Directions.
Where the records below show a line containing "F1: 1A (DGND, SIG7) -> none", start copying; end with the line containing "D5: LED green", and copy it too.
■ ■ ■ ■
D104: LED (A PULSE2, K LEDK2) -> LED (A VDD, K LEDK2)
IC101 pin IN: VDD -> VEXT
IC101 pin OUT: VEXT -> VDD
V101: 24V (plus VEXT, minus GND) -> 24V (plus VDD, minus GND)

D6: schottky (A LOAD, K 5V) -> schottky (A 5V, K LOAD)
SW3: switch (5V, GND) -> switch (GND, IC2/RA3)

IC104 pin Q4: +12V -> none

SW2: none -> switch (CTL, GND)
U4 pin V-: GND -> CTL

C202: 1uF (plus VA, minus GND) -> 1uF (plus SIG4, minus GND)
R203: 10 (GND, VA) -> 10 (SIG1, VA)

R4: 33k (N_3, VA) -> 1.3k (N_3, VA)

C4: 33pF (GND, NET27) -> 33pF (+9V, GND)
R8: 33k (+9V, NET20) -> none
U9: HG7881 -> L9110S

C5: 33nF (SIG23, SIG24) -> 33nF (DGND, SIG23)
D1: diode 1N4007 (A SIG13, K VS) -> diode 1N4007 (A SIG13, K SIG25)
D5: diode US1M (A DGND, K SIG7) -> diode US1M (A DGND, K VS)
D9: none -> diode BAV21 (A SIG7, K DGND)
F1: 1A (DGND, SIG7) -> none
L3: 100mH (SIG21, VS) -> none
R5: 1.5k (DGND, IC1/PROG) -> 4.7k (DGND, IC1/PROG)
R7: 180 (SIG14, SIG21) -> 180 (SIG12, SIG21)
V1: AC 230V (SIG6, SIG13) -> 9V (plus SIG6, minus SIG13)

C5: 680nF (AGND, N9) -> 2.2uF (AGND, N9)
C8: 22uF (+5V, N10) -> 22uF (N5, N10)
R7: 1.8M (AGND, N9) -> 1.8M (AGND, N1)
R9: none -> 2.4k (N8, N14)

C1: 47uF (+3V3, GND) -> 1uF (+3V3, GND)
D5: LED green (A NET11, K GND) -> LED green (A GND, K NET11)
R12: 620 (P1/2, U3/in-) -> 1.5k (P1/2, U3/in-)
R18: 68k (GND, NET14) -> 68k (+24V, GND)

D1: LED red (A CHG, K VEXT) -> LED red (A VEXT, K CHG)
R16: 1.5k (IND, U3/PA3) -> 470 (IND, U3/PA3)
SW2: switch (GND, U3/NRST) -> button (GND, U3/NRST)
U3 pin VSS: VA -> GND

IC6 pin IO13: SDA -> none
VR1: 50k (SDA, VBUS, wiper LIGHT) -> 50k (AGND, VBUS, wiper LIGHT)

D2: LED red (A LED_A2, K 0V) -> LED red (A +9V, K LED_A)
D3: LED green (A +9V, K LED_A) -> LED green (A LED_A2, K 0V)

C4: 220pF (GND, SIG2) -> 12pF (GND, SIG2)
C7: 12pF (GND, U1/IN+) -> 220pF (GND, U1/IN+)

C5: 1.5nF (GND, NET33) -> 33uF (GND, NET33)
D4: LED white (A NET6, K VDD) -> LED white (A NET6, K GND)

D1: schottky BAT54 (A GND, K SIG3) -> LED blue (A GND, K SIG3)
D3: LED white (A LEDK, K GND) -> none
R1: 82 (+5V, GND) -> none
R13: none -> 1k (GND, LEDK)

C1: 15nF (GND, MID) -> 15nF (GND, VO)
■ ■ ■ ■
Result of the exercise.
F1: 1A (DGND, SIG7) -> none
L3: 100mH (SIG21, VS) -> none
R5: 1.5k (DGND, IC1/PROG) -> 4.7k (DGND, IC1/PROG)
R7: 180 (SIG14, SIG21) -> 180 (SIG12, SIG21)
V1: AC 230V (SIG6, SIG13) -> 9V (plus SIG6, minus SIG13)

C5: 680nF (AGND, N9) -> 2.2uF (AGND, N9)
C8: 22uF (+5V, N10) -> 22uF (N5, N10)
R7: 1.8M (AGND, N9) -> 1.8M (AGND, N1)
R9: none -> 2.4k (N8, N14)

C1: 47uF (+3V3, GND) -> 1uF (+3V3, GND)
D5: LED green (A NET11, K GND) -> LED green (A GND, K NET11)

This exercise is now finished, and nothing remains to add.